Items from a data source
──────

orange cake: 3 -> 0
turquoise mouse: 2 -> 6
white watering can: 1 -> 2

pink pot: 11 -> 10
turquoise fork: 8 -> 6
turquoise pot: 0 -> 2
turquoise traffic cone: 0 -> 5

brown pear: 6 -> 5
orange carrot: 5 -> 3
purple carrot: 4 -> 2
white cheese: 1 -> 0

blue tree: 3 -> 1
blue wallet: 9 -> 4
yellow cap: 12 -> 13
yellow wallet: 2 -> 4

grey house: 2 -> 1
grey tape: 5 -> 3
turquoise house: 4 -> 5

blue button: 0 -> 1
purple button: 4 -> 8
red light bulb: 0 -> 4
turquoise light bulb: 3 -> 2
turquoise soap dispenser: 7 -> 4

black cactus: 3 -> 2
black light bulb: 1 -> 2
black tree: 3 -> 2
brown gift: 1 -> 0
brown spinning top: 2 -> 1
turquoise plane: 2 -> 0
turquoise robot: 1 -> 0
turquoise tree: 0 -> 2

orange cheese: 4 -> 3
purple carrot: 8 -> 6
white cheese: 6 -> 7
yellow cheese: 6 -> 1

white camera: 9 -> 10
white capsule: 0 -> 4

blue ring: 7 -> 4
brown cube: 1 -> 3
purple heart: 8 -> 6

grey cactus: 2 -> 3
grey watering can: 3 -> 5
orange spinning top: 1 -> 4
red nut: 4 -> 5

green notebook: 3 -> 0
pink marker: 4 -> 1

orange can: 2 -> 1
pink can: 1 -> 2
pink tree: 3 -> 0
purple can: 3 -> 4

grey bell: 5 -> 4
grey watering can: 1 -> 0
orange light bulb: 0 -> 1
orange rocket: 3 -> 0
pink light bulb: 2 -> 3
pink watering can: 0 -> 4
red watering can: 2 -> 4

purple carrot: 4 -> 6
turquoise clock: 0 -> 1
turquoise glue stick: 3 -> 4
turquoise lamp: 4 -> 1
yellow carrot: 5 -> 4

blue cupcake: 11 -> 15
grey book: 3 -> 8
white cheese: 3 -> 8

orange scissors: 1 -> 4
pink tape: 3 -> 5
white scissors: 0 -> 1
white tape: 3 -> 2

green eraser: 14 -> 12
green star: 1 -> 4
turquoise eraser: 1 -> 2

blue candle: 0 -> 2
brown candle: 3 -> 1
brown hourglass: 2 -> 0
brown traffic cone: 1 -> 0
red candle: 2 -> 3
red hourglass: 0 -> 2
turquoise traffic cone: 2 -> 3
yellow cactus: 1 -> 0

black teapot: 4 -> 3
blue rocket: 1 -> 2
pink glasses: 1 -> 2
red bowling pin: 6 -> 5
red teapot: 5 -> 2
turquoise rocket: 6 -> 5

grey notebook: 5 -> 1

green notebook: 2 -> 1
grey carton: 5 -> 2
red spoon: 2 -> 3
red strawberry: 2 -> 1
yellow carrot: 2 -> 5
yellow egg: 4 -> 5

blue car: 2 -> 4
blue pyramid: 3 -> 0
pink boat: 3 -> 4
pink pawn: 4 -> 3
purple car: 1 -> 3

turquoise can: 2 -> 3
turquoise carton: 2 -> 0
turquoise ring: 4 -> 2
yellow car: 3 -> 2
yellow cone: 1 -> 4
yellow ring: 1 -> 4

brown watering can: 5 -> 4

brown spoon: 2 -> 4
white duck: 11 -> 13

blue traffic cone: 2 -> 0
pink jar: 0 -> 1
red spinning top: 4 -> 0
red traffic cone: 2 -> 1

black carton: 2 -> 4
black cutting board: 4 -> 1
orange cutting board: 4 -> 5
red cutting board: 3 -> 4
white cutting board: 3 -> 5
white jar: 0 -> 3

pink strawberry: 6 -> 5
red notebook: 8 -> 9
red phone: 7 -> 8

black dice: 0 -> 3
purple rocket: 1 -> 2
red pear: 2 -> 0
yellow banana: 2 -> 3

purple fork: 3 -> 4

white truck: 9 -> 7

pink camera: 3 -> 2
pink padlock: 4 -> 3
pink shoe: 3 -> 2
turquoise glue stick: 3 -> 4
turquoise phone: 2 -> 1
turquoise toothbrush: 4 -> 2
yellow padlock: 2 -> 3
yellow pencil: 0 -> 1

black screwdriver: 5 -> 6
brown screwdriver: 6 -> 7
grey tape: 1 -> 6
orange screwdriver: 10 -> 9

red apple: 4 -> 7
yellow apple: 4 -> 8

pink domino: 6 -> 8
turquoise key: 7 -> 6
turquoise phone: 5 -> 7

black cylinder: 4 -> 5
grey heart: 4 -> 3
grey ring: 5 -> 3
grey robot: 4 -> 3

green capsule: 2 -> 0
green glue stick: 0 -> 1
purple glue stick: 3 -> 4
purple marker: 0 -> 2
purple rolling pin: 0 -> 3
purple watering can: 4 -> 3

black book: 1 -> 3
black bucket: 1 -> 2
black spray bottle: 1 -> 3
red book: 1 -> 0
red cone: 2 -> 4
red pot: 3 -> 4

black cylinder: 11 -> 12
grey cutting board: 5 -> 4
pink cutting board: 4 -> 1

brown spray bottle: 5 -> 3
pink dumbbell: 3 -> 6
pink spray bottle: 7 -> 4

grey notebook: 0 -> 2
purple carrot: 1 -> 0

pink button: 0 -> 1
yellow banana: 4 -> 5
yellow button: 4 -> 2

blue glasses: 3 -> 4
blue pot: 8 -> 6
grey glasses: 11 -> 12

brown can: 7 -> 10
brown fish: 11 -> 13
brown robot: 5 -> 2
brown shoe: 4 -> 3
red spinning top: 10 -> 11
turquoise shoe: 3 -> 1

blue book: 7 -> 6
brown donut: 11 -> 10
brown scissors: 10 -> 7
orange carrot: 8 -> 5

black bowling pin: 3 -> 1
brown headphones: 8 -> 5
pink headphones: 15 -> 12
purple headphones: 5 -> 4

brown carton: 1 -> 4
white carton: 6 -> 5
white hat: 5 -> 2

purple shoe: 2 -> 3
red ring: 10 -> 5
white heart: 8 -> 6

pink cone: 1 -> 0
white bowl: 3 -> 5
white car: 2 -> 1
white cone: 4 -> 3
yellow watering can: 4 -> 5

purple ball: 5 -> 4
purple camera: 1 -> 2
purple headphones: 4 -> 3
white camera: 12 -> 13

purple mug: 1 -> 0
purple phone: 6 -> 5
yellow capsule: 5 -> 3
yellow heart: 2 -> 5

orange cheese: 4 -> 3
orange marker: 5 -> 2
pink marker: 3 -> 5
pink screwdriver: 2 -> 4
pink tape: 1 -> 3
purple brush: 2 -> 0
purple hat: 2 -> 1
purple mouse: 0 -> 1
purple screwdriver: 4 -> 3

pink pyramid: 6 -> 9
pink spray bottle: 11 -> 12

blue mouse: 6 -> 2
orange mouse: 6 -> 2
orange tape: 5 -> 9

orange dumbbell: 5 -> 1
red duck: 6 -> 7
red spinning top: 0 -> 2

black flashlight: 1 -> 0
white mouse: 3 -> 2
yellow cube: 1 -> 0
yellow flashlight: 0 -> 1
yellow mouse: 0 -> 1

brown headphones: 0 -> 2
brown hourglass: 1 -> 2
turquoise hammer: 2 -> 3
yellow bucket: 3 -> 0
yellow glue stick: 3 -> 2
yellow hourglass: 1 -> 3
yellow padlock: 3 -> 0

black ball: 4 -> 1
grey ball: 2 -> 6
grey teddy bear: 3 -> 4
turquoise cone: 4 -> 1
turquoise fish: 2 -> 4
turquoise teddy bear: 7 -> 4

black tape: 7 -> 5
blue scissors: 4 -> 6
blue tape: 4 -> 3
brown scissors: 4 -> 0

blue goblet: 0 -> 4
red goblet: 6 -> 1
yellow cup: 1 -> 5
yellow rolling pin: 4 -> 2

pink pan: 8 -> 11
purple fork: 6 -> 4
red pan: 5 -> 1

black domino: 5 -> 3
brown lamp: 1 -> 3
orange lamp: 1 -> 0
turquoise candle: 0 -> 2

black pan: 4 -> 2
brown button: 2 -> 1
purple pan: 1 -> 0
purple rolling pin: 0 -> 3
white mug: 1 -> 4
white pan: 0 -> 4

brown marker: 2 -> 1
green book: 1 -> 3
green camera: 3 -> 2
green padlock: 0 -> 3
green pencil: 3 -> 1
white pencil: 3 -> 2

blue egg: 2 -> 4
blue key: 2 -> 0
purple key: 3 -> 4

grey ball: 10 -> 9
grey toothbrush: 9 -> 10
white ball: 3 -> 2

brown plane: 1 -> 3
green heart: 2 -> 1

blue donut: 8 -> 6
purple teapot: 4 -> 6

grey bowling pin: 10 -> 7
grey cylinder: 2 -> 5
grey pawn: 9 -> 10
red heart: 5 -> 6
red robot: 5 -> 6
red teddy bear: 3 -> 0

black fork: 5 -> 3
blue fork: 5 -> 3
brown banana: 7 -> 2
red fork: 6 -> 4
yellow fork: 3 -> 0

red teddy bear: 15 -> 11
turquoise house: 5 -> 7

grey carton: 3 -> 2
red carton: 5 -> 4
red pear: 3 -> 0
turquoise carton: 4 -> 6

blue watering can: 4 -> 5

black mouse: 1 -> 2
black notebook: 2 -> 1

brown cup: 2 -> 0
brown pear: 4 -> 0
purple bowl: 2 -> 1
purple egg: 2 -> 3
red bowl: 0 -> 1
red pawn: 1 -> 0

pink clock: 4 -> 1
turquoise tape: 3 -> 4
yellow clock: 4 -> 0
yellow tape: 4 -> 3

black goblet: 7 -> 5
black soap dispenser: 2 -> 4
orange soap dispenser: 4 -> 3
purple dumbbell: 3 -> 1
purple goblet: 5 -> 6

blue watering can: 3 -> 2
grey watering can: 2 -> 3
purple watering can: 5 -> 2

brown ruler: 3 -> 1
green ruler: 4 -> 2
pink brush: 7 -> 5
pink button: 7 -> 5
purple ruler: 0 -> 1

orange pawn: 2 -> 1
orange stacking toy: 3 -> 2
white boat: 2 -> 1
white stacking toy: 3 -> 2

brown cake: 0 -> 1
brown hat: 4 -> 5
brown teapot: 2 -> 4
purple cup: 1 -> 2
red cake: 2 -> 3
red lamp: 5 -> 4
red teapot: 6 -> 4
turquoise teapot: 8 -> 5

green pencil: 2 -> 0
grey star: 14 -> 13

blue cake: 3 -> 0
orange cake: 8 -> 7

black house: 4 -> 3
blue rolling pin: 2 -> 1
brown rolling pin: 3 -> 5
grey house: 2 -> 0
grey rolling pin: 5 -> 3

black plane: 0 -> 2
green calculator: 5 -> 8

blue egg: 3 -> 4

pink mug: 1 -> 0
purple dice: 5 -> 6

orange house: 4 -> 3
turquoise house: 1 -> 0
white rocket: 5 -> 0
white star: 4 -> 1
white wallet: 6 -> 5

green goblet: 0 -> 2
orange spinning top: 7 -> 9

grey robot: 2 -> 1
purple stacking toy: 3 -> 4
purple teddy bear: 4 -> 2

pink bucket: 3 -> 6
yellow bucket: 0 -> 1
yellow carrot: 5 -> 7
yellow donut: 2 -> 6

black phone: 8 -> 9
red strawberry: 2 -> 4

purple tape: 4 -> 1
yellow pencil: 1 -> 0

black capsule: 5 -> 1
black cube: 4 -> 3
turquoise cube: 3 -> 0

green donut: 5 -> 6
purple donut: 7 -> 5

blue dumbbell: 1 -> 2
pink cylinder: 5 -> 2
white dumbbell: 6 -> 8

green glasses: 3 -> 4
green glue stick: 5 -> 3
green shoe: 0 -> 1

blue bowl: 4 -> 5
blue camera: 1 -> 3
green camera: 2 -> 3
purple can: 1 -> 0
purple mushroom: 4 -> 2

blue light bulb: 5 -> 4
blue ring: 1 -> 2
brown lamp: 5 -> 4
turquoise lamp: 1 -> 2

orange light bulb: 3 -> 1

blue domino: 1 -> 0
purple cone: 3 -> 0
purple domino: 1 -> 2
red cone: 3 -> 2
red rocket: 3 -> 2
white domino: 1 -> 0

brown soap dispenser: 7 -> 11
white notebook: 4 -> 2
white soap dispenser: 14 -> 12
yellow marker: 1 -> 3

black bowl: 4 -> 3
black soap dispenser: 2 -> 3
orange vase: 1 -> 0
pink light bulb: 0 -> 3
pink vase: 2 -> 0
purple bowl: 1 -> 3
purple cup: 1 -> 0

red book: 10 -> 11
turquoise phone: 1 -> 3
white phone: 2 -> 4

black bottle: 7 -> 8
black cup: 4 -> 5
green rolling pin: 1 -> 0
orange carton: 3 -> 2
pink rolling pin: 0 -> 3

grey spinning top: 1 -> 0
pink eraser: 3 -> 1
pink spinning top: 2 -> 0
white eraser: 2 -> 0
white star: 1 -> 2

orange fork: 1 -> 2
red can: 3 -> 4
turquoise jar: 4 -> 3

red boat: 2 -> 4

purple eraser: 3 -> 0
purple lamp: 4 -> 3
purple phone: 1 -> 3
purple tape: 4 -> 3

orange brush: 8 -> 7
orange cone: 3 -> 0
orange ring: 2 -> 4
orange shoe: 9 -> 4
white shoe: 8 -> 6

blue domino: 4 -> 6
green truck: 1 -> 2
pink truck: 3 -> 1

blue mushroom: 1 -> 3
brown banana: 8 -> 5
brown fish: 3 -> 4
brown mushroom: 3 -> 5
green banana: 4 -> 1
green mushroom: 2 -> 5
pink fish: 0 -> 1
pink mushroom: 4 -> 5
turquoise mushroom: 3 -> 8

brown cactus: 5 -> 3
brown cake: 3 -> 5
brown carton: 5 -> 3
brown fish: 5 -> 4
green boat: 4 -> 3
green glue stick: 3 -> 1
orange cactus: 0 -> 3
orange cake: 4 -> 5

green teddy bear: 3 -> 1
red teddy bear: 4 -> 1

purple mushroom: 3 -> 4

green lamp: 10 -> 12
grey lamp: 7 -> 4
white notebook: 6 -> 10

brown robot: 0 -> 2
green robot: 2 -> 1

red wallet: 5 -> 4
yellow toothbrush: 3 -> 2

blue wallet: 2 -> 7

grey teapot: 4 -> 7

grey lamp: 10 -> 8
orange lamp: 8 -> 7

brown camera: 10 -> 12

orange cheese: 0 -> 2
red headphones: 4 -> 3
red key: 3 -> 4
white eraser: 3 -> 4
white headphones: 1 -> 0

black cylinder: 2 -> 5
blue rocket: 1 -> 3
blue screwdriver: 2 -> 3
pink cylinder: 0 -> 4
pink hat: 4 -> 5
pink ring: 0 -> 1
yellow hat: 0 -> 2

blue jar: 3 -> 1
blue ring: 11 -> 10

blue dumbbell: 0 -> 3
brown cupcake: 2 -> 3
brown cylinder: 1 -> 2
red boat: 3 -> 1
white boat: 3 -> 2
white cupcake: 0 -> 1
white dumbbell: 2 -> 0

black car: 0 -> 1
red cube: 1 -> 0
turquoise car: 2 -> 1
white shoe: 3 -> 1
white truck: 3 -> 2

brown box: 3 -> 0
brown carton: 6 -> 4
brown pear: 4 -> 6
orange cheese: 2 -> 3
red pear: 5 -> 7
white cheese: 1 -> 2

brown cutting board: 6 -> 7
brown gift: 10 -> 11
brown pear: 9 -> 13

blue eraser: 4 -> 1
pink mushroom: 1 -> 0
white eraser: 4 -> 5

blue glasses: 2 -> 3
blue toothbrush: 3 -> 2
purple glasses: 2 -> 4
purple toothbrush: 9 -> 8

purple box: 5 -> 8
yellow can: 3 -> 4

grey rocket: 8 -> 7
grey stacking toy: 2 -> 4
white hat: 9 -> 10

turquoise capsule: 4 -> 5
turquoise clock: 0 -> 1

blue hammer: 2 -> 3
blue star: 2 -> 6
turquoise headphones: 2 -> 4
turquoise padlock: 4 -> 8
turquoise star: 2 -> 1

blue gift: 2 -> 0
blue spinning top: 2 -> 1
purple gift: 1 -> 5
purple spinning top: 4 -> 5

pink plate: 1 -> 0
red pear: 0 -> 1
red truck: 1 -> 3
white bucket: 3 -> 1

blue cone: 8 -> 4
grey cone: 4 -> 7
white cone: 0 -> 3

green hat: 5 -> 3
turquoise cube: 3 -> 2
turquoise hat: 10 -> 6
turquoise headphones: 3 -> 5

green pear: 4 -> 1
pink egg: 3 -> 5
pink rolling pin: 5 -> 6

──────

# Exercise goal
What you give back should be exactly the lines of the data above from the line with "grey robot: 2 -> 1" through the line with "brown cactus: 5 -> 3", both of those included, and nothing more.

# Exercise output
grey robot: 2 -> 1
purple stacking toy: 3 -> 4
purple teddy bear: 4 -> 2

pink bucket: 3 -> 6
yellow bucket: 0 -> 1
yellow carrot: 5 -> 7
yellow donut: 2 -> 6

black phone: 8 -> 9
red strawberry: 2 -> 4

purple tape: 4 -> 1
yellow pencil: 1 -> 0

black capsule: 5 -> 1
black cube: 4 -> 3
turquoise cube: 3 -> 0

green donut: 5 -> 6
purple donut: 7 -> 5

blue dumbbell: 1 -> 2
pink cylinder: 5 -> 2
white dumbbell: 6 -> 8

green glasses: 3 -> 4
green glue stick: 5 -> 3
green shoe: 0 -> 1

blue bowl: 4 -> 5
blue camera: 1 -> 3
green camera: 2 -> 3
purple can: 1 -> 0
purple mushroom: 4 -> 2

blue light bulb: 5 -> 4
blue ring: 1 -> 2
brown lamp: 5 -> 4
turquoise lamp: 1 -> 2

orange light bulb: 3 -> 1

blue domino: 1 -> 0
purple cone: 3 -> 0
purple domino: 1 -> 2
red cone: 3 -> 2
red rocket: 3 -> 2
white domino: 1 -> 0

brown soap dispenser: 7 -> 11
white notebook: 4 -> 2
white soap dispenser: 14 -> 12
yellow marker: 1 -> 3

black bowl: 4 -> 3
black soap dispenser: 2 -> 3
orange vase: 1 -> 0
pink light bulb: 0 -> 3
pink vase: 2 -> 0
purple bowl: 1 -> 3
purple cup: 1 -> 0

red book: 10 -> 11
turquoise phone: 1 -> 3
white phone: 2 -> 4

black bottle: 7 -> 8
black cup: 4 -> 5
green rolling pin: 1 -> 0
orange carton: 3 -> 2
pink rolling pin: 0 -> 3

grey spinning top: 1 -> 0
pink eraser: 3 -> 1
pink spinning top: 2 -> 0
white eraser: 2 -> 0
white star: 1 -> 2

orange fork: 1 -> 2
red can: 3 -> 4
turquoise jar: 4 -> 3

red boat: 2 -> 4

purple eraser: 3 -> 0
purple lamp: 4 -> 3
purple phone: 1 -> 3
purple tape: 4 -> 3

orange brush: 8 -> 7
orange cone: 3 -> 0
orange ring: 2 -> 4
orange shoe: 9 -> 4
white shoe: 8 -> 6

blue domino: 4 -> 6
green truck: 1 -> 2
pink truck: 3 -> 1

blue mushroom: 1 -> 3
brown banana: 8 -> 5
brown fish: 3 -> 4
brown mushroom: 3 -> 5
green banana: 4 -> 1
green mushroom: 2 -> 5
pink fish: 0 -> 1
pink mushroom: 4 -> 5
turquoise mushroom: 3 -> 8

brown cactus: 5 -> 3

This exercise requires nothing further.